Source material:
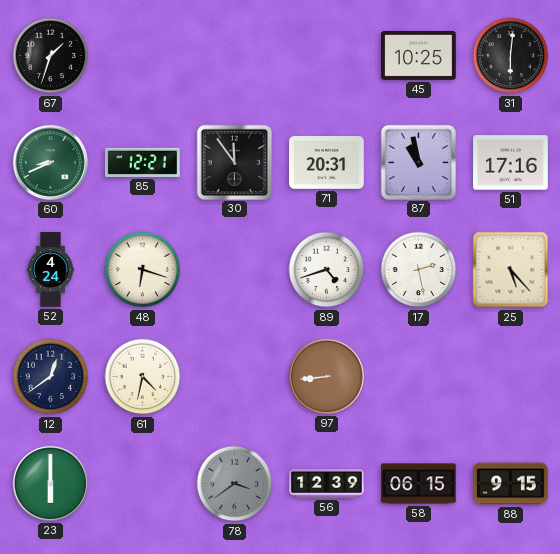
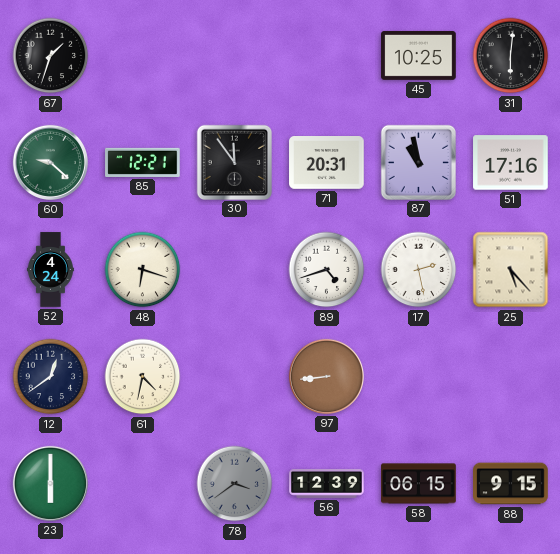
60: 8:41 -> 9:22
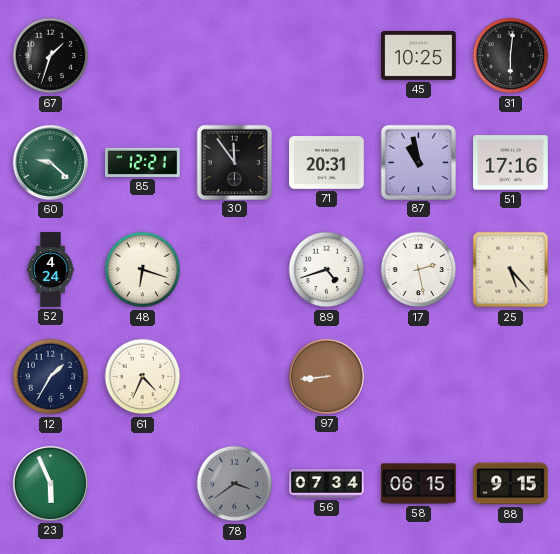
12: 12:39 -> 1:35
61: 4:32 -> 4:34
23: 6:00 -> 5:56
56: 12:39 -> 07:34
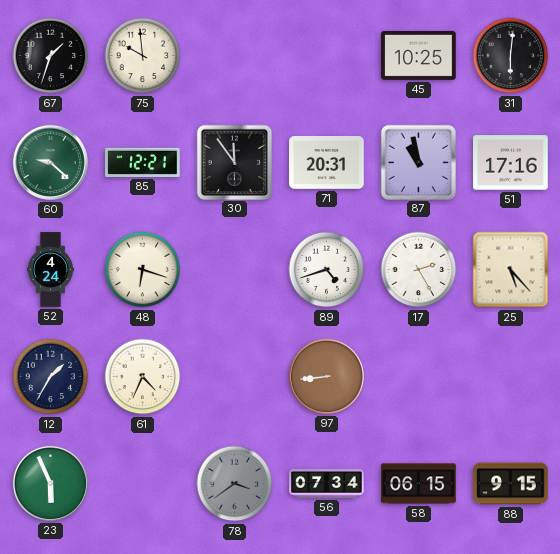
75: none -> 9:59
17: 2:28 -> 2:25
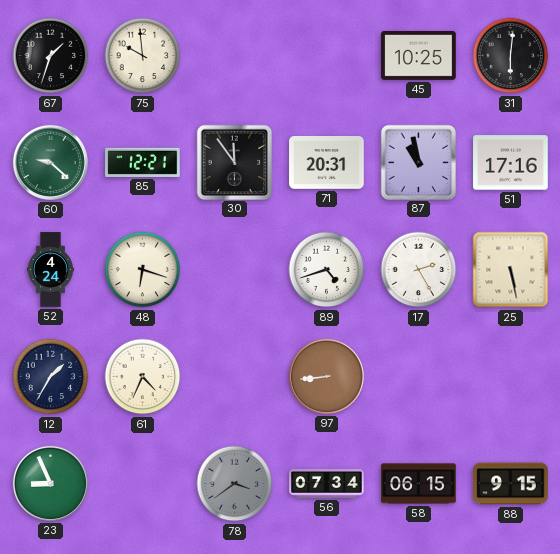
25: 5:23 -> 5:28
23: 5:56 -> 8:56
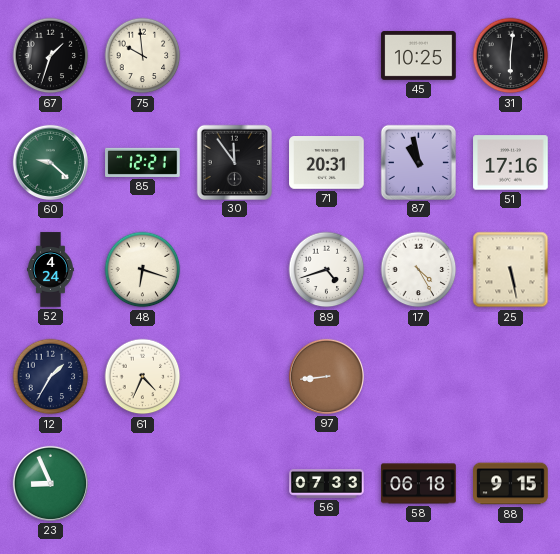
17: 2:25 -> 4:25
78: 3:39 -> none
56: 07:34 -> 07:33
58: 06:15 -> 06:18
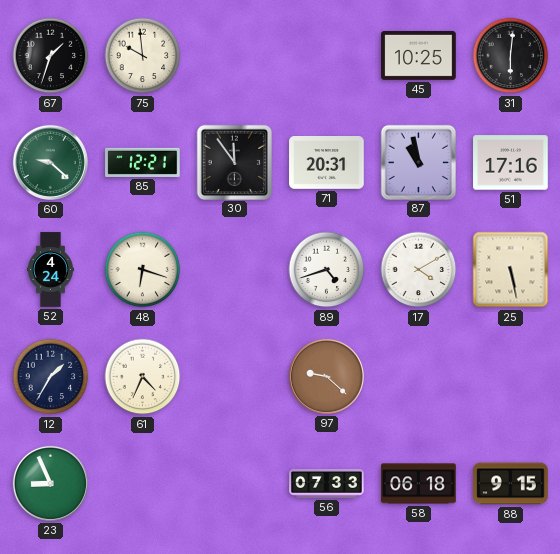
17: 4:25 -> 4:10
97: 8:44 -> 9:22
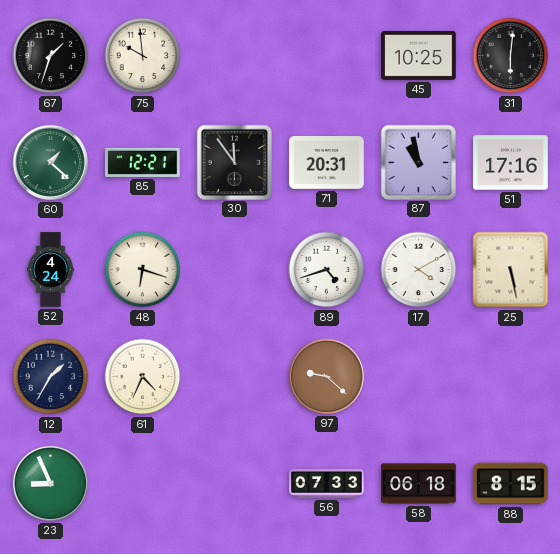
60: 9:22 -> 1:22
88: 9:15 -> 8:15
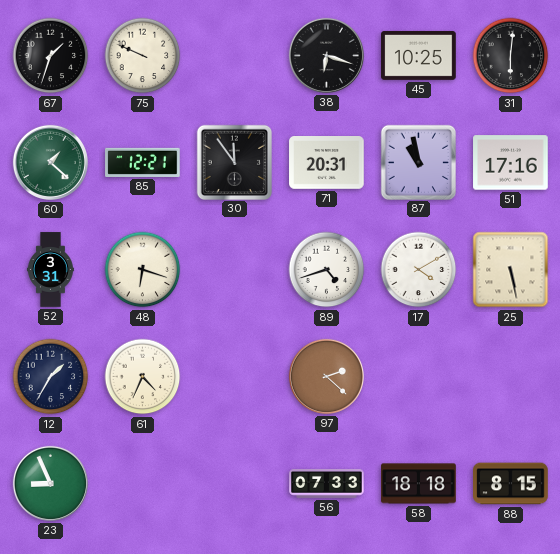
75: 9:59 -> 9:49
38: none -> 6:18
52: 4:24 -> 3:31
97: 9:22 -> 2:22
58: 06:18 -> 18:18
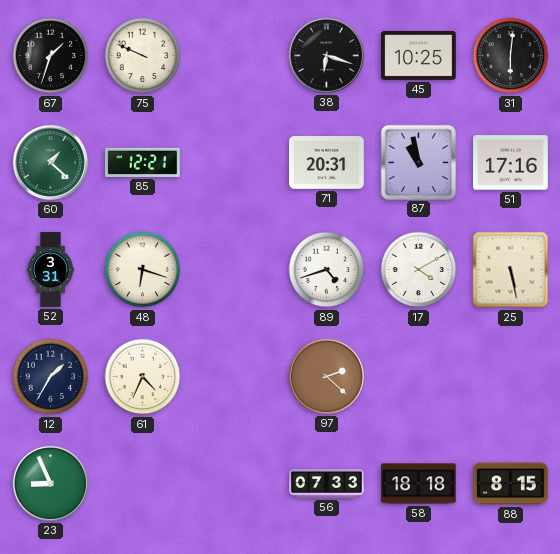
30: 11:54 -> none
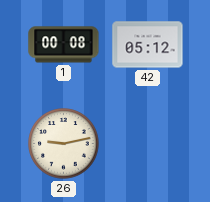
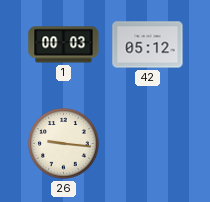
1: 00:08 -> 00:03
26: 9:13 -> 9:16
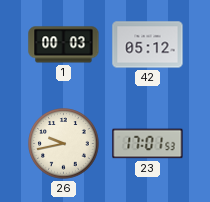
26: 9:16 -> 9:43
23: none -> 17:01
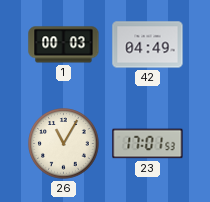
42: 05:12 -> 04:49
26: 9:43 -> 11:05
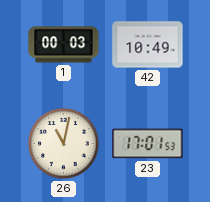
42: 04:49 -> 10:49
26: 11:05 -> 11:02
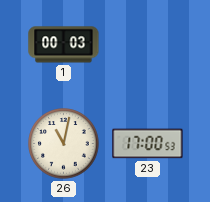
42: 10:49 -> none
23: 17:01 -> 17:00
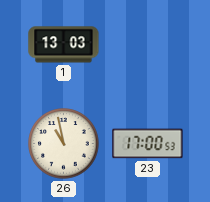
1: 00:03 -> 13:03
26: 11:02 -> 10:58
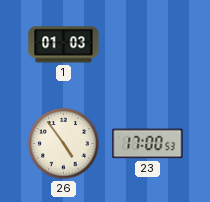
1: 13:03 -> 01:03
26: 10:58 -> 4:54
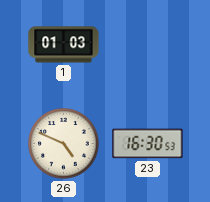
26: 4:54 -> 4:49
23: 17:00 -> 16:30
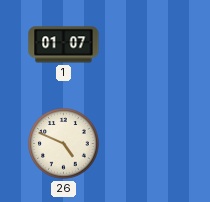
1: 01:03 -> 01:07
23: 16:30 -> none
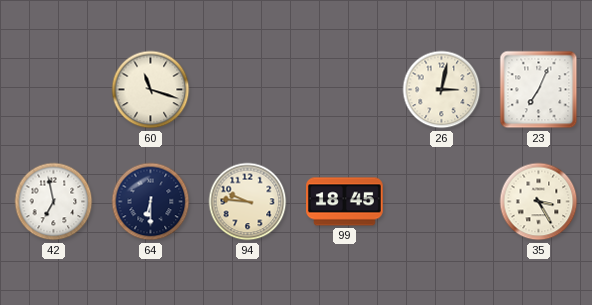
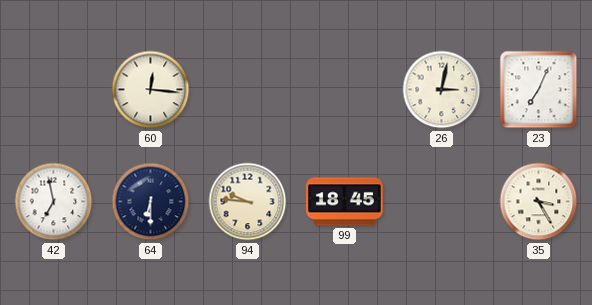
60: 11:18 -> 12:16
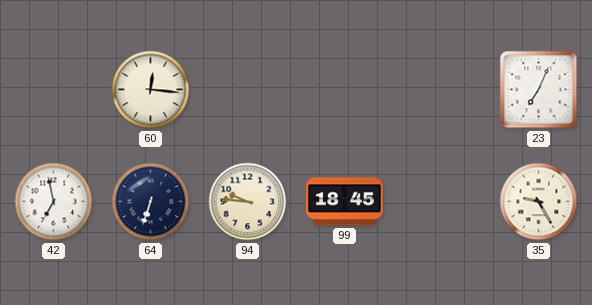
26: 3:02 -> none
64: 6:30 -> 6:33
35: 3:25 -> 9:25
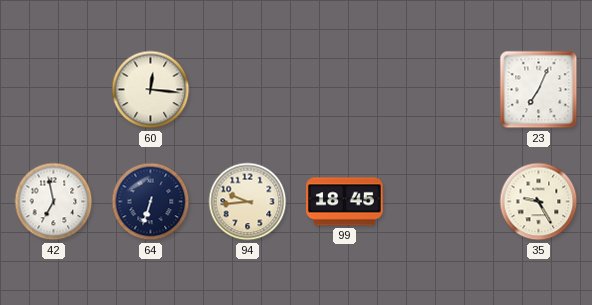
94: 9:46 -> 9:44
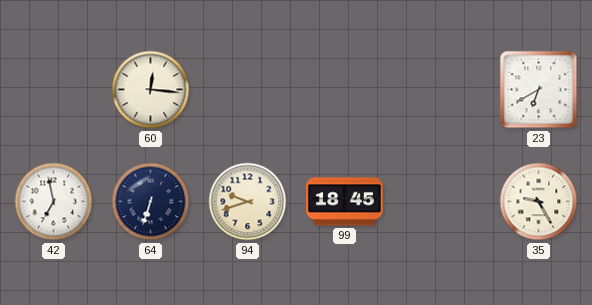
23: 7:04 -> 6:40
94: 9:44 -> 9:42
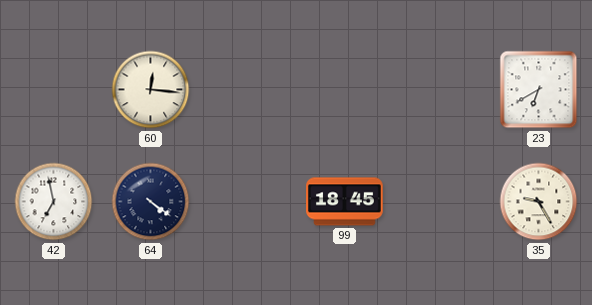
64: 6:33 -> 4:21
94: 9:42 -> none
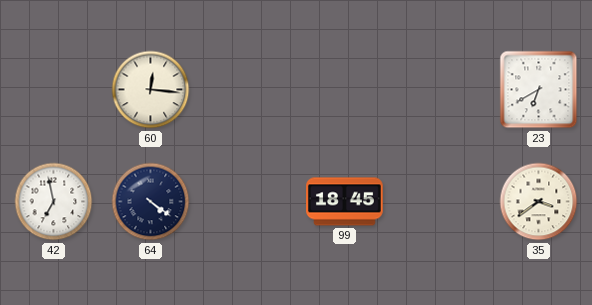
35: 9:25 -> 3:39
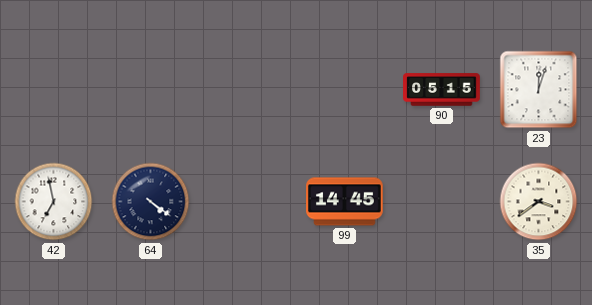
60: 12:16 -> none
90: none -> 05:15
23: 6:40 -> 12:03
99: 18:45 -> 14:45
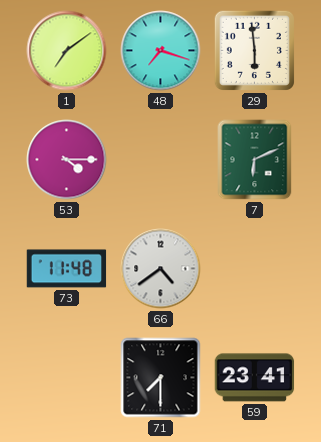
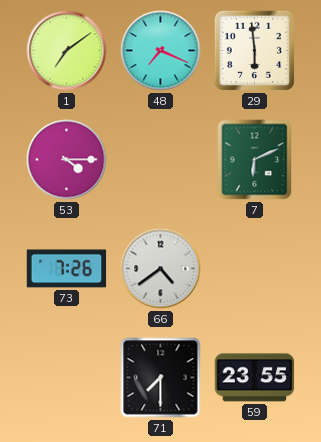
48: 7:18 -> 7:19
73: 11:48 -> 7:26
59: 23:41 -> 23:55
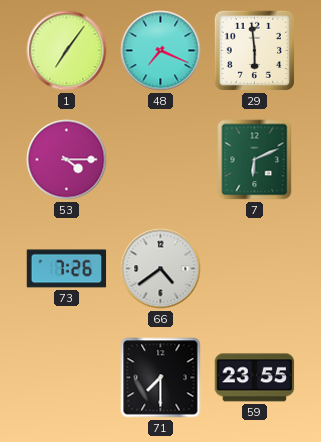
1: 7:09 -> 7:06
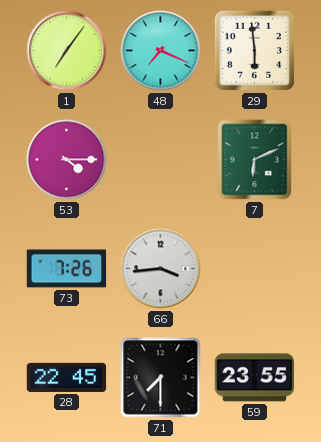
66: 4:39 -> 3:44
28: none -> 22:45
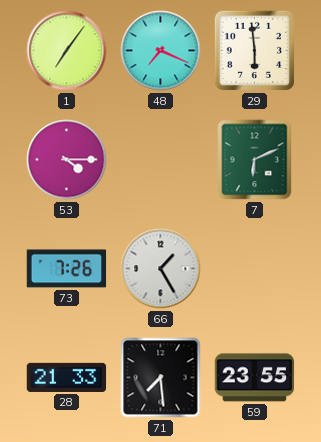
66: 3:44 -> 1:25
28: 22:45 -> 21:33
71: 7:30 -> 7:29
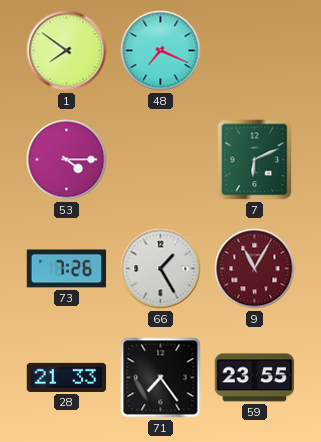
1: 7:06 -> 7:51
29: 5:59 -> none
9: none -> 11:05
71: 7:29 -> 7:24
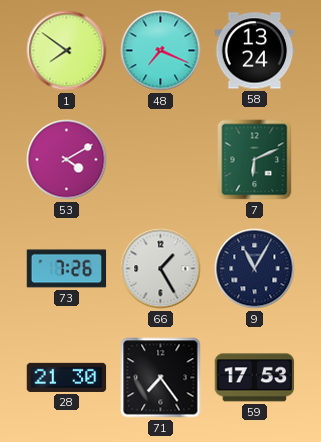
58: none -> 13:24
53: 4:15 -> 4:10
9 dial: burgundy -> navy
28: 21:33 -> 21:30
59: 23:55 -> 17:53
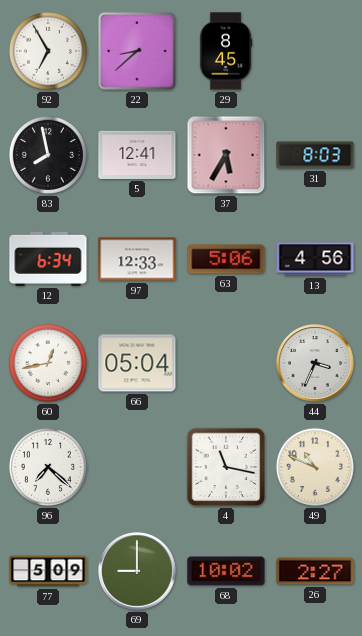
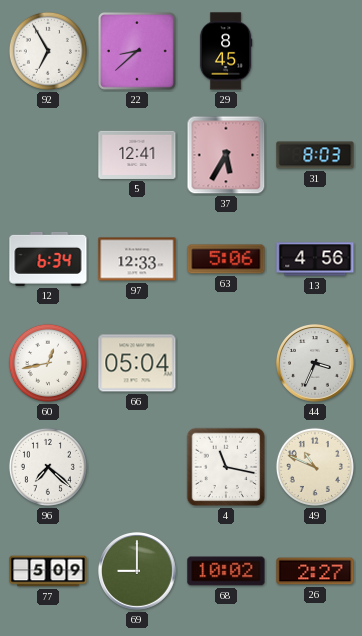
83: 7:58 -> none
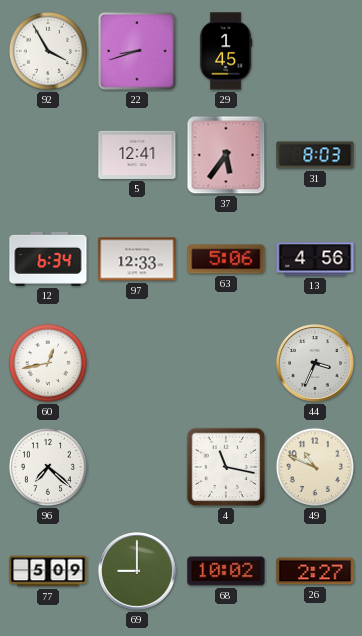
92: 6:55 -> 3:55
22: 8:38 -> 8:42
29: 8:45 -> 1:45
37: 5:35 -> 5:36
66: 05:04 -> none
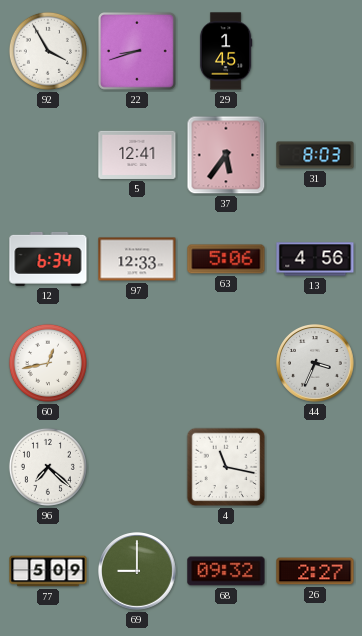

Given problem: Could you edit the listing above by swapping "burgundy" for "maroon" and rewrite all its lines with nothing else changed, leaving out the picture lines?

Task response:
60: 8:41 -> 9:22
12: 12:39 -> 1:35
61: 4:32 -> 4:34
23: 6:00 -> 5:56
56: 12:39 -> 07:34
75: none -> 9:59
17: 2:28 -> 2:25
25: 5:23 -> 5:28
23: 5:56 -> 8:56
17: 2:25 -> 4:25
78: 3:39 -> none
56: 07:34 -> 07:33
58: 06:15 -> 06:18
17: 4:25 -> 4:10
97: 8:44 -> 9:22
60: 9:22 -> 1:22
88: 9:15 -> 8:15
75: 9:59 -> 9:49
38: none -> 6:18
52: 4:24 -> 3:31
97: 9:22 -> 2:22
58: 06:18 -> 18:18
30: 11:54 -> none
1: 00:08 -> 00:03
26: 9:13 -> 9:16
26: 9:16 -> 9:43
23: none -> 17:01
42: 05:12 -> 04:49
26: 9:43 -> 11:05
42: 04:49 -> 10:49
26: 11:05 -> 11:02
42: 10:49 -> none
23: 17:01 -> 17:00
1: 00:03 -> 13:03
26: 11:02 -> 10:58
1: 13:03 -> 01:03
26: 10:58 -> 4:54
26: 4:54 -> 4:49
23: 17:00 -> 16:30
1: 01:03 -> 01:07
23: 16:30 -> none
60: 11:18 -> 12:16
26: 3:02 -> none
64: 6:30 -> 6:33
35: 3:25 -> 9:25
94: 9:46 -> 9:44
23: 7:04 -> 6:40
94: 9:44 -> 9:42
64: 6:33 -> 4:21
94: 9:42 -> none
35: 9:25 -> 3:39
60: 12:16 -> none
90: none -> 05:15
23: 6:40 -> 12:03
99: 18:45 -> 14:45
48: 7:18 -> 7:19
73: 11:48 -> 7:26
59: 23:41 -> 23:55
1: 7:09 -> 7:06
66: 4:39 -> 3:44
28: none -> 22:45
66: 3:44 -> 1:25
28: 22:45 -> 21:33
71: 7:30 -> 7:29
1: 7:06 -> 7:51
29: 5:59 -> none
9: none -> 11:05
71: 7:29 -> 7:24
58: none -> 13:24
53: 4:15 -> 4:10
9 dial: maroon -> navy
28: 21:33 -> 21:30
59: 23:55 -> 17:53
83: 7:58 -> none
92: 6:55 -> 3:55
22: 8:38 -> 8:42
29: 8:45 -> 1:45
37: 5:35 -> 5:36
66: 05:04 -> none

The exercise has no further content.